THE PROBLEM
Every line containing "camera" should be copied out. Go through the entries and find them.

======== SUPPLIED MATERIAL ========

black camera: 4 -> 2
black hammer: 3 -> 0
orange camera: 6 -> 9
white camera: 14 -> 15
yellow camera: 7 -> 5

========

EXPECTED OUTPUT
black camera: 4 -> 2
orange camera: 6 -> 9
white camera: 14 -> 15
yellow camera: 7 -> 5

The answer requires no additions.